[ACTION ITEM] The answer should contain all of the data, retyped without any alteration.

[GIVEN MATERIAL]

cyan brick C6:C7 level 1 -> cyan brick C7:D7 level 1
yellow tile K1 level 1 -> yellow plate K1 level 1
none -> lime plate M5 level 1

[ANSWER TO THIS TASK]
cyan brick C6:C7 level 1 -> cyan brick C7:D7 level 1
yellow tile K1 level 1 -> yellow plate K1 level 1
none -> lime plate M5 level 1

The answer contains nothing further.